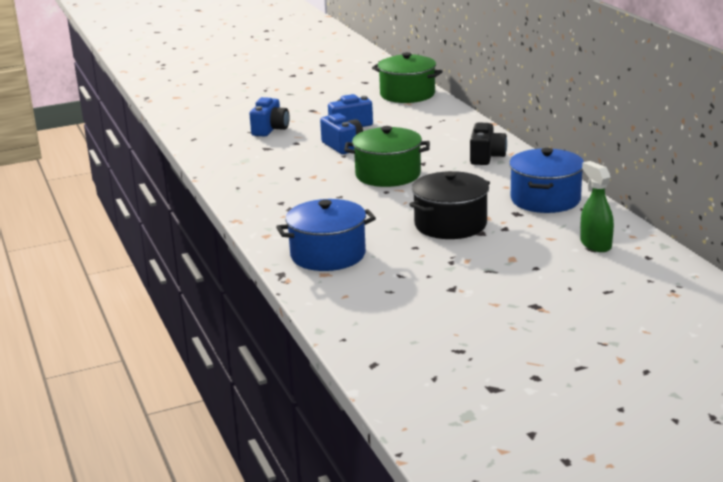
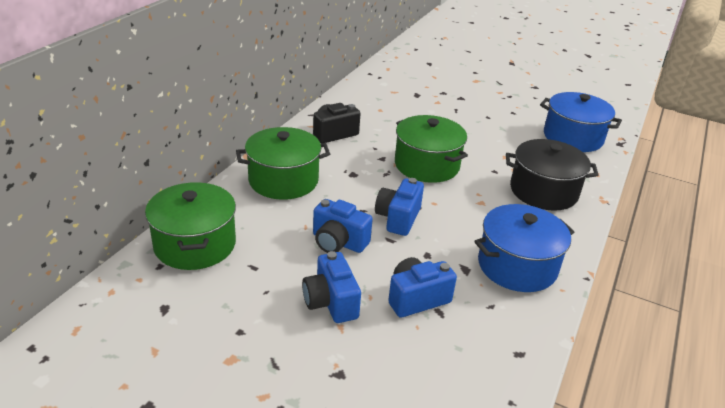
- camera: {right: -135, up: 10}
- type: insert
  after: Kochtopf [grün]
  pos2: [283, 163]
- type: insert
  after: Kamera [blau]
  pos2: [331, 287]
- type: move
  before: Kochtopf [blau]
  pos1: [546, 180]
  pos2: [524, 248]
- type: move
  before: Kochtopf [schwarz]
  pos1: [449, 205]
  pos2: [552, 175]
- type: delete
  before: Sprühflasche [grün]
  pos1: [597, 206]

===============

#### [TASK GOAL]
Whatever lies between the line containing "after: Kochtopf [grün]" and the final line above, both included, must be returned exactly.

#### [WORKED SOLUTION]
  after: Kochtopf [grün]
  pos2: [283, 163]
- type: insert
  after: Kamera [blau]
  pos2: [331, 287]
- type: move
  before: Kochtopf [blau]
  pos1: [546, 180]
  pos2: [524, 248]
- type: move
  before: Kochtopf [schwarz]
  pos1: [449, 205]
  pos2: [552, 175]
- type: delete
  before: Sprühflasche [grün]
  pos1: [597, 206]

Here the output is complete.